## What needs to be done
Copy every record word for word. Pictures are not part of the copy.

BEGIN Exercise materials

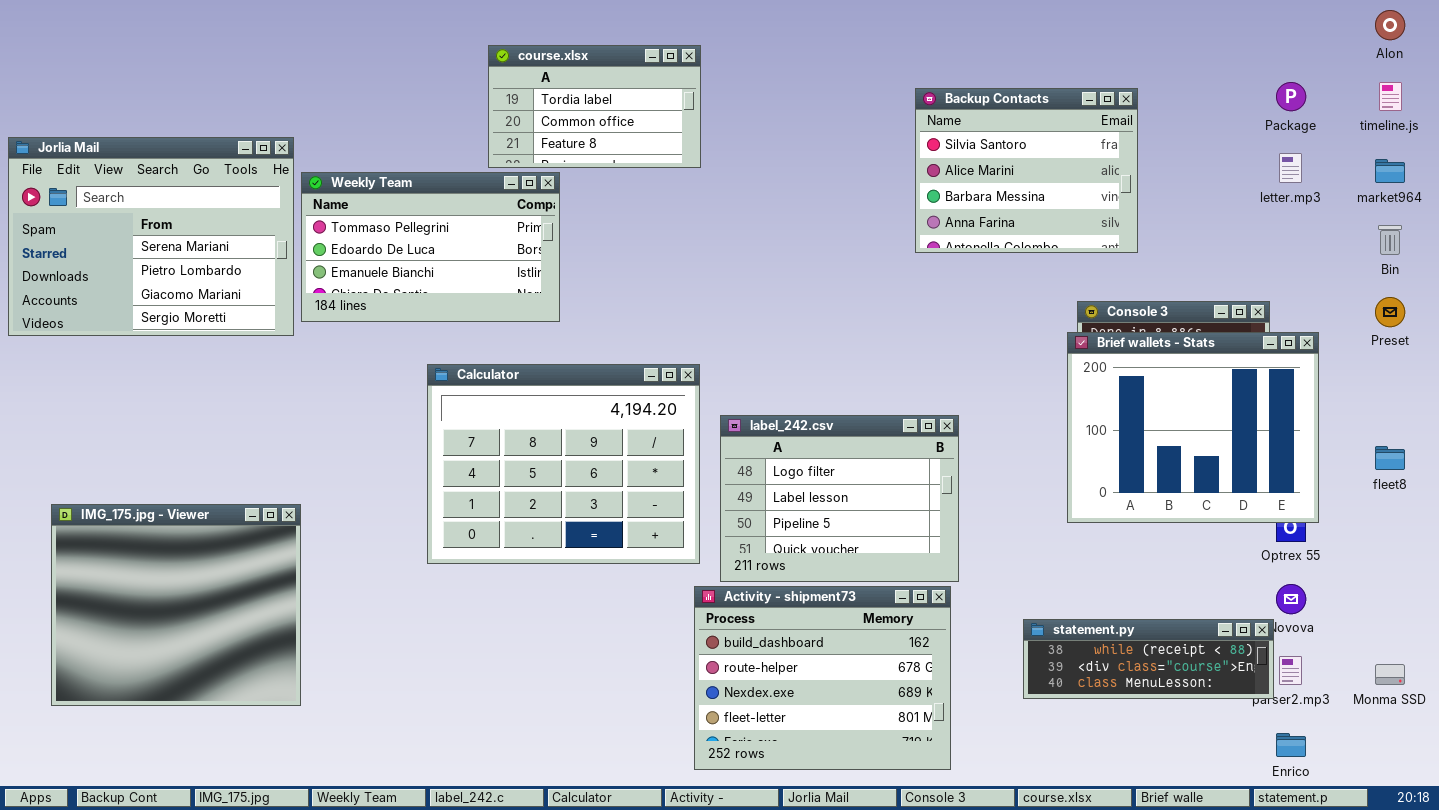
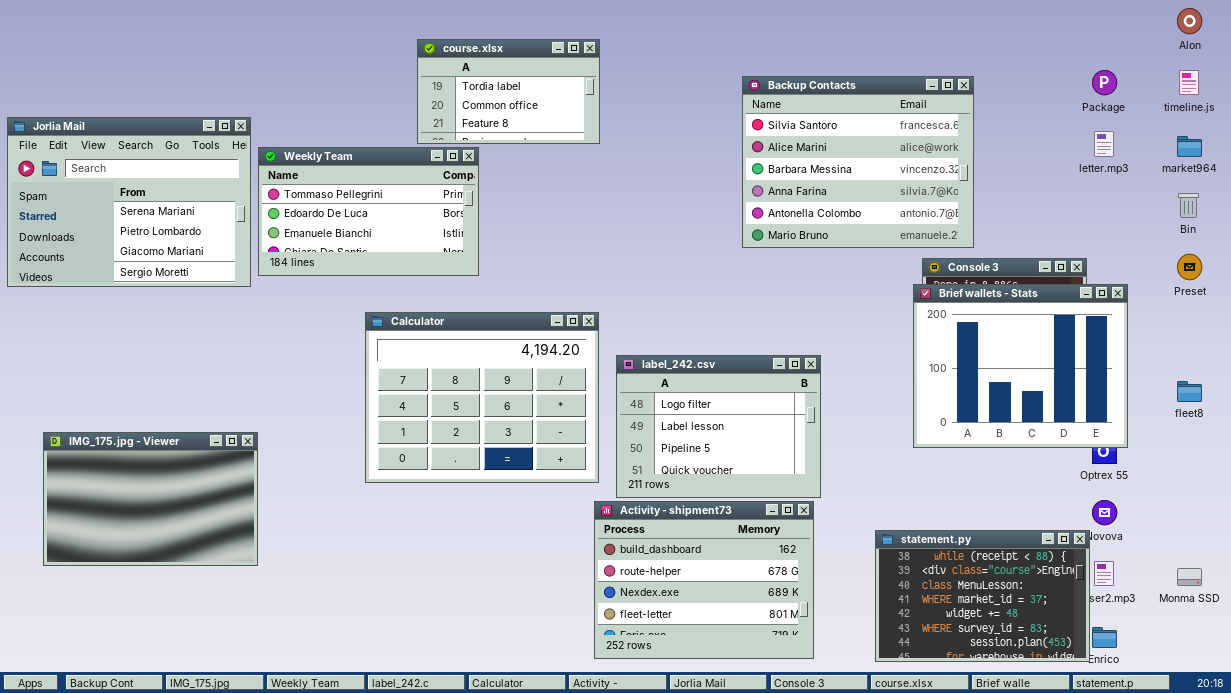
Backup Contacts: [915,88,1138,253] -> [742,76,974,248], resized
IMG_175.jpg - Viewer: [51,504,301,706] -> [43,432,258,566], resized
statement.py: [1023,619,1274,699] -> [875,530,1090,662], resized

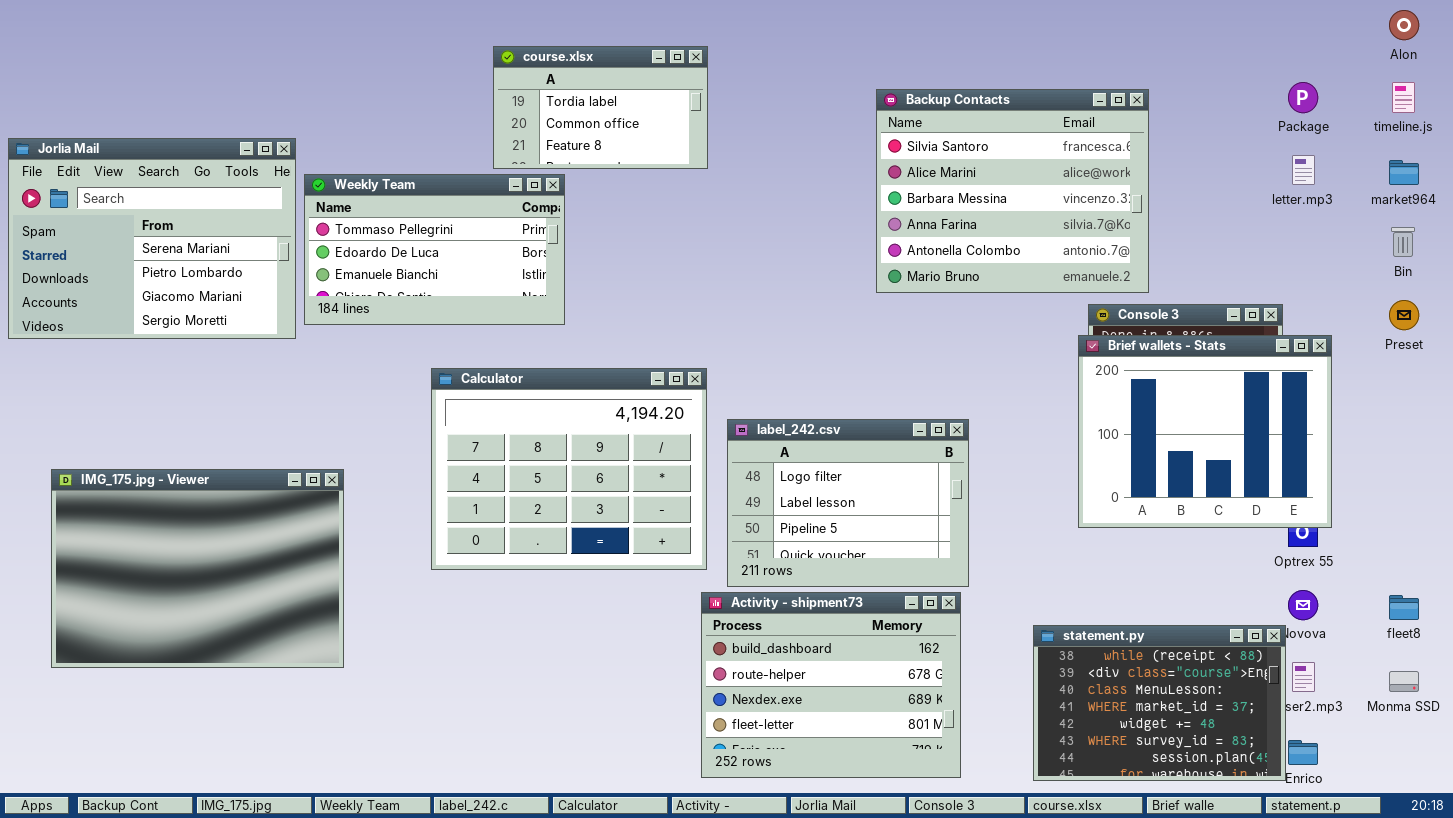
fleet8: [1177,381,1202,402] -> [1389,595,1419,620], moved
IMG_175.jpg - Viewer: [43,432,258,566] -> [51,469,344,668], resized

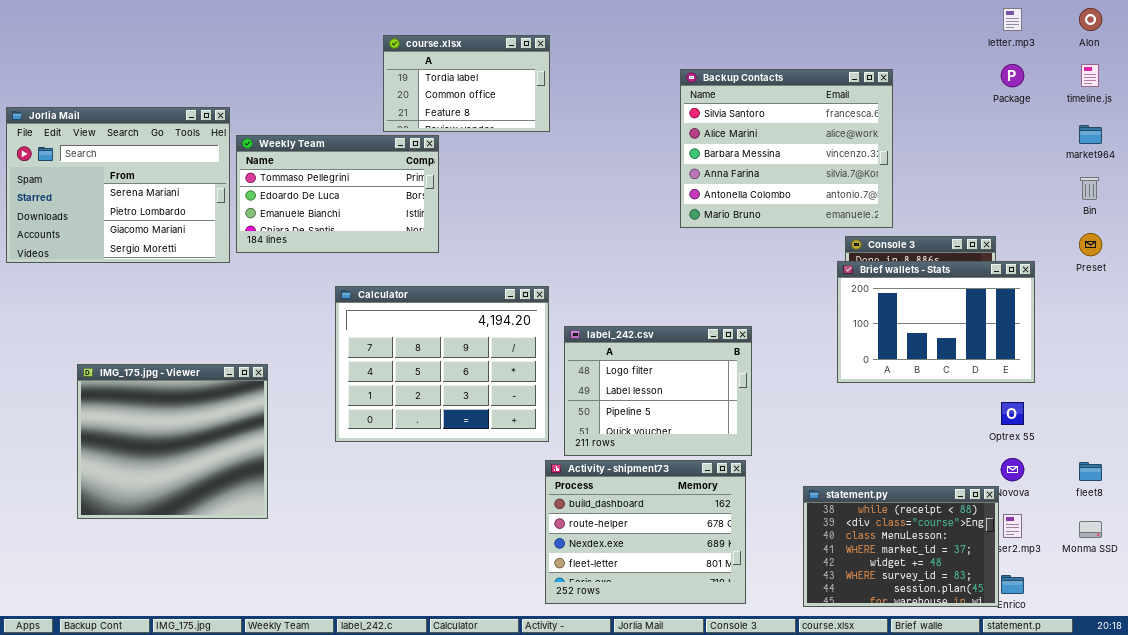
letter.mp3: [1292,155,1315,185] -> [1003,8,1022,31], moved
Brief wallets - Stats: [1078,335,1332,528] -> [837,261,1035,383], resized
IMG_175.jpg - Viewer: [51,469,344,668] -> [77,364,268,519], resized

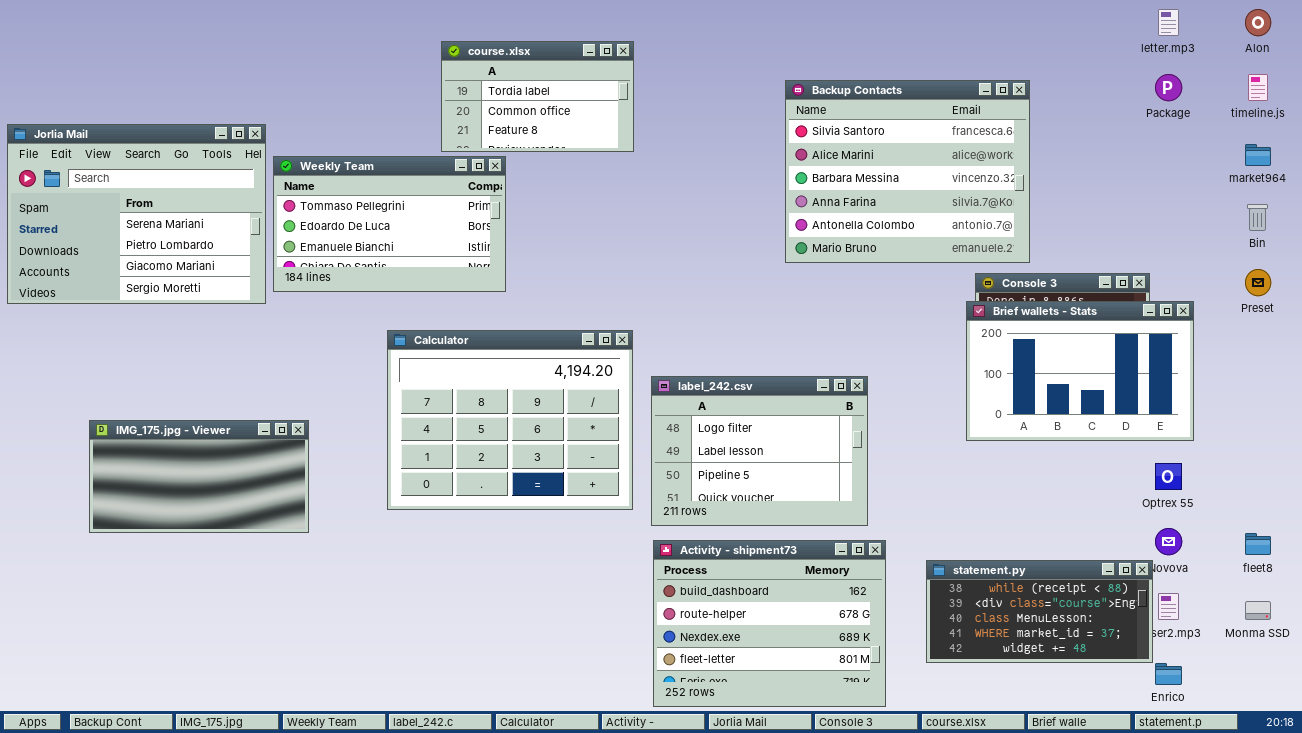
IMG_175.jpg - Viewer: [77,364,268,519] -> [89,420,309,533], resized
Activity - shipment73: [545,460,746,604] -> [653,540,886,707], moved
statement.py: [803,486,999,607] -> [926,560,1153,663], resized

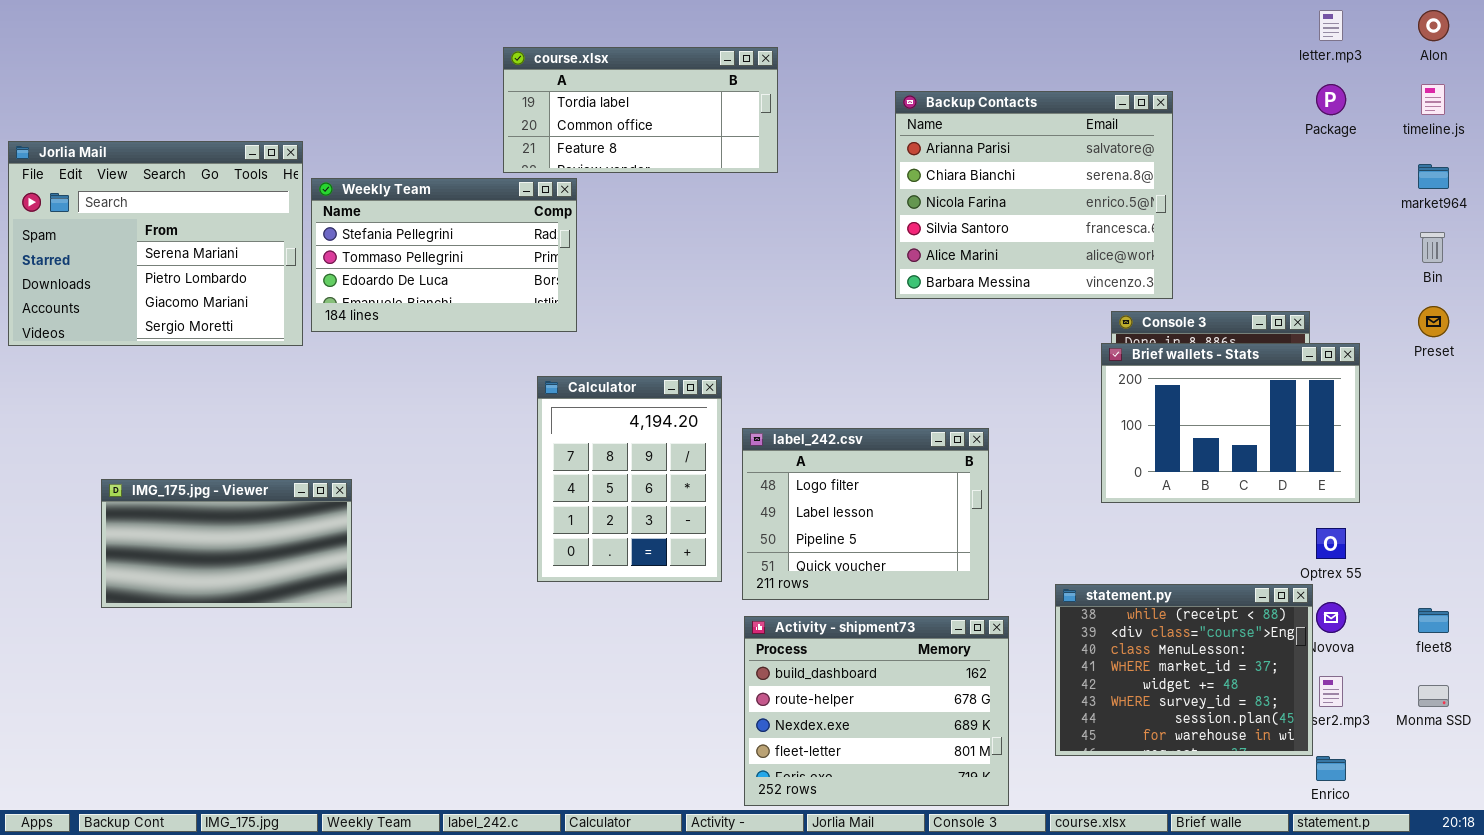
course.xlsx: [441,41,634,152] -> [503,47,778,173], resized
Backup Contacts: [785,80,1030,263] -> [895,91,1173,299], scrolled up 3 rows
Weekly Team: [273,156,506,292] -> [311,178,577,332], scrolled up 1 row
Calculator: [387,330,633,510] -> [537,376,722,582], resized
statement.py: [926,560,1153,663] -> [1055,584,1313,756], resized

END Exercise materials

## Exercise solution
Backup Contacts: [915,88,1138,253] -> [742,76,974,248], resized
IMG_175.jpg - Viewer: [51,504,301,706] -> [43,432,258,566], resized
statement.py: [1023,619,1274,699] -> [875,530,1090,662], resized

fleet8: [1177,381,1202,402] -> [1389,595,1419,620], moved
IMG_175.jpg - Viewer: [43,432,258,566] -> [51,469,344,668], resized

letter.mp3: [1292,155,1315,185] -> [1003,8,1022,31], moved
Brief wallets - Stats: [1078,335,1332,528] -> [837,261,1035,383], resized
IMG_175.jpg - Viewer: [51,469,344,668] -> [77,364,268,519], resized

IMG_175.jpg - Viewer: [77,364,268,519] -> [89,420,309,533], resized
Activity - shipment73: [545,460,746,604] -> [653,540,886,707], moved
statement.py: [803,486,999,607] -> [926,560,1153,663], resized

course.xlsx: [441,41,634,152] -> [503,47,778,173], resized
Backup Contacts: [785,80,1030,263] -> [895,91,1173,299], scrolled up 3 rows
Weekly Team: [273,156,506,292] -> [311,178,577,332], scrolled up 1 row
Calculator: [387,330,633,510] -> [537,376,722,582], resized
statement.py: [926,560,1153,663] -> [1055,584,1313,756], resized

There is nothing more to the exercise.